**GIVEN ENTRIES**
============================================================
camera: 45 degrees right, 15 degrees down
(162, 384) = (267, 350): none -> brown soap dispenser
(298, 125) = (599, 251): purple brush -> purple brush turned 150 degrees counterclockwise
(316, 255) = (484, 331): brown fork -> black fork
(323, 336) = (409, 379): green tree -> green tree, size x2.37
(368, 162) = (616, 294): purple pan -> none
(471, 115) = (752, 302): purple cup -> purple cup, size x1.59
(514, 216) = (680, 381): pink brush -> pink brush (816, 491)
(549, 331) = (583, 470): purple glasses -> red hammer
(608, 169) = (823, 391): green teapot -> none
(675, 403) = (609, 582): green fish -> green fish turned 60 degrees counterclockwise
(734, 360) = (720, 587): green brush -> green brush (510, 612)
============================================================
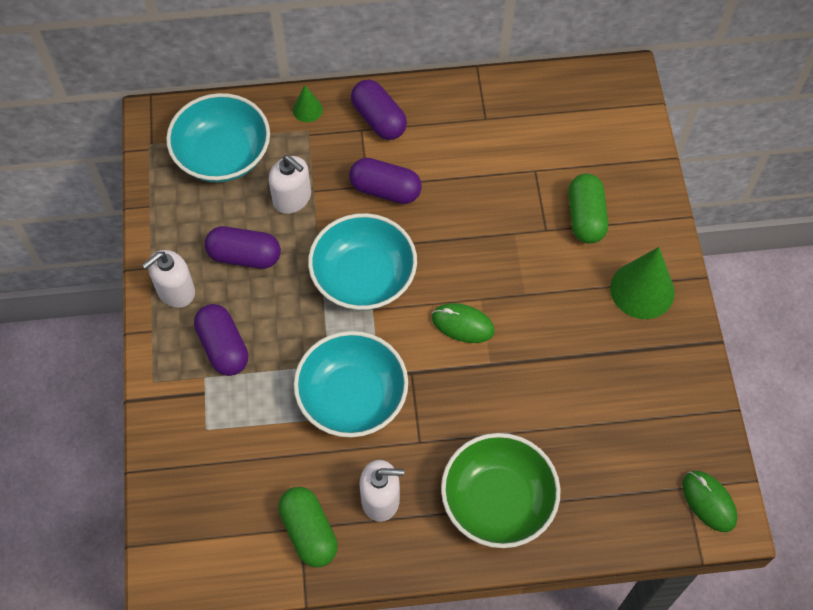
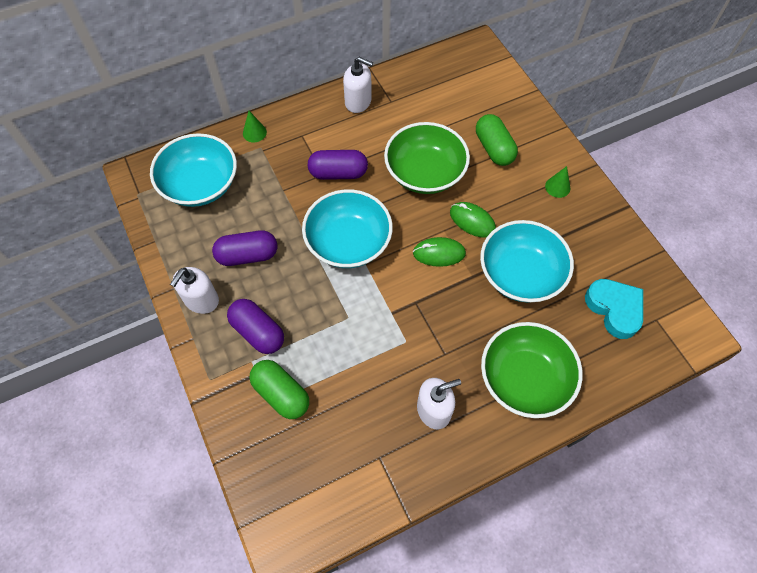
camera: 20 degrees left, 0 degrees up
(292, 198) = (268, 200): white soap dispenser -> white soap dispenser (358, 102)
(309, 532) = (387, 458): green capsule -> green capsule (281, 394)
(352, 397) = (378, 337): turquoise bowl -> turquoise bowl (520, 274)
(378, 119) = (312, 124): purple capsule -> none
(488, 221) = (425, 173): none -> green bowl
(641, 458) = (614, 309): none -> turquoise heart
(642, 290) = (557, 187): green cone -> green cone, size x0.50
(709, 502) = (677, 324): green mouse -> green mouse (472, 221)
============================================================
**WHAT TO PRODUCE**
Only the number is needed here: how many lines of the records contain "degrees"?

**RESPONSE BELOW**
4